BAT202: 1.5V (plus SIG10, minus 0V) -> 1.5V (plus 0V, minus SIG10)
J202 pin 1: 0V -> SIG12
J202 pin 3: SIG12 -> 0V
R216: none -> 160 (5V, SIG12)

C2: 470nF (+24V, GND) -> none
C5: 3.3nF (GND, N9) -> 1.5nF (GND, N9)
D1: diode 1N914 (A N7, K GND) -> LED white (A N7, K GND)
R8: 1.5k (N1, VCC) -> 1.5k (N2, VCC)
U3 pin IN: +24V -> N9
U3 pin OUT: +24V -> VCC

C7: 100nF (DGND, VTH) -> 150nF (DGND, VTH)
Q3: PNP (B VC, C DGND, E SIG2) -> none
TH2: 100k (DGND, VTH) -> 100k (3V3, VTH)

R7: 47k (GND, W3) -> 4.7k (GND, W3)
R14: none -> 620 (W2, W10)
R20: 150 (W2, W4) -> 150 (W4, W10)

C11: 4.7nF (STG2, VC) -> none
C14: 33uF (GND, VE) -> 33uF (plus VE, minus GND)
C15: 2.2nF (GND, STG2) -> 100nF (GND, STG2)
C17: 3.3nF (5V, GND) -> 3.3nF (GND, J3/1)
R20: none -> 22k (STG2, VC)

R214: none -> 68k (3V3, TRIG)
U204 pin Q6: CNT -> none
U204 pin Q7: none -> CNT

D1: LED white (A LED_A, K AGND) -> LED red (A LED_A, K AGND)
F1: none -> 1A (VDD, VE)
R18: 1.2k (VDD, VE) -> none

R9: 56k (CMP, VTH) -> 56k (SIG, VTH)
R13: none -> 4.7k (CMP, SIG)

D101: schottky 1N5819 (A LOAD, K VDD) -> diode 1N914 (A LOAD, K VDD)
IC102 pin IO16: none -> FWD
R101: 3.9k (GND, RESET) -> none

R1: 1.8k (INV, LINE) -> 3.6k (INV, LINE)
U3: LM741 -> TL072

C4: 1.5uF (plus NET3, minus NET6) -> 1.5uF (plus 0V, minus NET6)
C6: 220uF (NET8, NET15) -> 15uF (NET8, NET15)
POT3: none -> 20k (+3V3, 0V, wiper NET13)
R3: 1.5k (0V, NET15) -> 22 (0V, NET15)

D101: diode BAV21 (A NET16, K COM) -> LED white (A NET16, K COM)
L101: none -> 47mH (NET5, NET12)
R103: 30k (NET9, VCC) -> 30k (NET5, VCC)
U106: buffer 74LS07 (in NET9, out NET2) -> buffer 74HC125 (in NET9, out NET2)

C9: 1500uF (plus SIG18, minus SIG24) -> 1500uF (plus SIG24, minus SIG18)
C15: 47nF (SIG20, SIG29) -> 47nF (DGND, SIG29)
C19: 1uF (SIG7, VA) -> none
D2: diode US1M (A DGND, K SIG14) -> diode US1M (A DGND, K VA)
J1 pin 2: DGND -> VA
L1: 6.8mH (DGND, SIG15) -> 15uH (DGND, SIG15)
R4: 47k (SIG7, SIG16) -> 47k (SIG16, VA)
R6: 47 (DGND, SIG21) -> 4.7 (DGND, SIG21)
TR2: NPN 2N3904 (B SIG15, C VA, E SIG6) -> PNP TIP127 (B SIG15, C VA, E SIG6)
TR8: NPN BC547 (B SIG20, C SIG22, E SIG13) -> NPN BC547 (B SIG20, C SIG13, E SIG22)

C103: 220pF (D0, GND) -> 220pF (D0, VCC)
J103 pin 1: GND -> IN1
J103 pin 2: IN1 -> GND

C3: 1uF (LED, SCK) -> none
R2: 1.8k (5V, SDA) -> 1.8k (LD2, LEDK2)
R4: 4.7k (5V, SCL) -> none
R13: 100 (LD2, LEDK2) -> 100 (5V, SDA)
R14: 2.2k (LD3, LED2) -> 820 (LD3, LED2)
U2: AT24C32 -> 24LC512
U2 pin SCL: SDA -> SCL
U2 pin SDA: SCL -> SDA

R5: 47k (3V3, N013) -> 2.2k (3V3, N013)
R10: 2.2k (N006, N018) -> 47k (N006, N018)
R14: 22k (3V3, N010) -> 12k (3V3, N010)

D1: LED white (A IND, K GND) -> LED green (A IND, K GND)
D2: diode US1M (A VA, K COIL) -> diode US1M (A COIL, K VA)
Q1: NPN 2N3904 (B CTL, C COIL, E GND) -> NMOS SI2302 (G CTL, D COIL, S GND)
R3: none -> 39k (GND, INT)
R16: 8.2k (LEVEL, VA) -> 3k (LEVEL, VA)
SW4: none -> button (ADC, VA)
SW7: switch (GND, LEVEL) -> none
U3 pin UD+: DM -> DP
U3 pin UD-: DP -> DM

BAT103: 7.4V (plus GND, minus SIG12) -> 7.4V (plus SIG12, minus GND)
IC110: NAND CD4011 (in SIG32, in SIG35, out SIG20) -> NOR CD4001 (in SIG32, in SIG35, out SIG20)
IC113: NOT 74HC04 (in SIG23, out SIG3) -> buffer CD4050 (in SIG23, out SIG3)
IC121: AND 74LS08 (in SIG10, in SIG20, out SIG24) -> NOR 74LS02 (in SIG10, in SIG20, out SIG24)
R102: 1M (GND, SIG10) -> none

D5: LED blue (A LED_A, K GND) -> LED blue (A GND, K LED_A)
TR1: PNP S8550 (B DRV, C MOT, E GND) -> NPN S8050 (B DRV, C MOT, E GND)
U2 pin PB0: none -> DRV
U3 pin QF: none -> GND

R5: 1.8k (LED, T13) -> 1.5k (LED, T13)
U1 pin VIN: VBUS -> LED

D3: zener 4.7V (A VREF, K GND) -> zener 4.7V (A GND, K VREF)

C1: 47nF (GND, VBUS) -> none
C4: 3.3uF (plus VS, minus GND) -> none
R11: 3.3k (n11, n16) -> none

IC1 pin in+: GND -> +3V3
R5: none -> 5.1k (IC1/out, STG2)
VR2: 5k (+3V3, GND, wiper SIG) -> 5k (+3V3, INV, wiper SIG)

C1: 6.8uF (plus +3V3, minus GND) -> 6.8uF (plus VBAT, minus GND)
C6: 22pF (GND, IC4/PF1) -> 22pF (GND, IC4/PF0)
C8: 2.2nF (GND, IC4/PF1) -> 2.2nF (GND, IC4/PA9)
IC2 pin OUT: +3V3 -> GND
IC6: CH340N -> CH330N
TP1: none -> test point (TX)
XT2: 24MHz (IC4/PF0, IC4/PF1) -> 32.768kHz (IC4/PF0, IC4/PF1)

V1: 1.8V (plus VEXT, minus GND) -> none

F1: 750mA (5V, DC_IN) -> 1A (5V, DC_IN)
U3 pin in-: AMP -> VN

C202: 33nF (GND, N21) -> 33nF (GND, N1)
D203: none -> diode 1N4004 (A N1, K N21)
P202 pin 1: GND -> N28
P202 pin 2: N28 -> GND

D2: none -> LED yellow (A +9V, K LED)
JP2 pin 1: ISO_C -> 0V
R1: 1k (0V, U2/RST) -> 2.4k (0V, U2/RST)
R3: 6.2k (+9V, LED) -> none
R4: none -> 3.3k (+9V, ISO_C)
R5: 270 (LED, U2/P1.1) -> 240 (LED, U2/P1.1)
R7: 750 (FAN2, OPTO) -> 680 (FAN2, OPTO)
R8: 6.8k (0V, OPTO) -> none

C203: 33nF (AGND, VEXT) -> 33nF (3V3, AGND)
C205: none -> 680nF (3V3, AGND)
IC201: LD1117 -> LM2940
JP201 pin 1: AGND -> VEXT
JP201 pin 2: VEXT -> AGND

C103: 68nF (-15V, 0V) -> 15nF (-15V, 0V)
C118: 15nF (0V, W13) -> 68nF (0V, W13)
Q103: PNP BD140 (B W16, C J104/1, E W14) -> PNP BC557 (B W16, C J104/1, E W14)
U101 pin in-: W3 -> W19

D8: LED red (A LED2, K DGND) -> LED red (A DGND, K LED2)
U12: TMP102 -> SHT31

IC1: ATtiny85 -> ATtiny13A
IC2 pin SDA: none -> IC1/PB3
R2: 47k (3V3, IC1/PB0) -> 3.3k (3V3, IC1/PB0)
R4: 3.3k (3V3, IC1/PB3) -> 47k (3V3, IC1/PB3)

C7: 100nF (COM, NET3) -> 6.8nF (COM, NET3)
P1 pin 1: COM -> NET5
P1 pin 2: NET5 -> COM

........

§ **TASK TO CARRY OUT**: Print the lines from the one containing "R1: 1k (0V, U2/RST) -> 2.4k (0V, U2/RST)" through the end of the material, word for word, and nothing else.

§ **EXERCISE RESULT**:
R1: 1k (0V, U2/RST) -> 2.4k (0V, U2/RST)
R3: 6.2k (+9V, LED) -> none
R4: none -> 3.3k (+9V, ISO_C)
R5: 270 (LED, U2/P1.1) -> 240 (LED, U2/P1.1)
R7: 750 (FAN2, OPTO) -> 680 (FAN2, OPTO)
R8: 6.8k (0V, OPTO) -> none

C203: 33nF (AGND, VEXT) -> 33nF (3V3, AGND)
C205: none -> 680nF (3V3, AGND)
IC201: LD1117 -> LM2940
JP201 pin 1: AGND -> VEXT
JP201 pin 2: VEXT -> AGND

C103: 68nF (-15V, 0V) -> 15nF (-15V, 0V)
C118: 15nF (0V, W13) -> 68nF (0V, W13)
Q103: PNP BD140 (B W16, C J104/1, E W14) -> PNP BC557 (B W16, C J104/1, E W14)
U101 pin in-: W3 -> W19

D8: LED red (A LED2, K DGND) -> LED red (A DGND, K LED2)
U12: TMP102 -> SHT31

IC1: ATtiny85 -> ATtiny13A
IC2 pin SDA: none -> IC1/PB3
R2: 47k (3V3, IC1/PB0) -> 3.3k (3V3, IC1/PB0)
R4: 3.3k (3V3, IC1/PB3) -> 47k (3V3, IC1/PB3)

C7: 100nF (COM, NET3) -> 6.8nF (COM, NET3)
P1 pin 1: COM -> NET5
P1 pin 2: NET5 -> COM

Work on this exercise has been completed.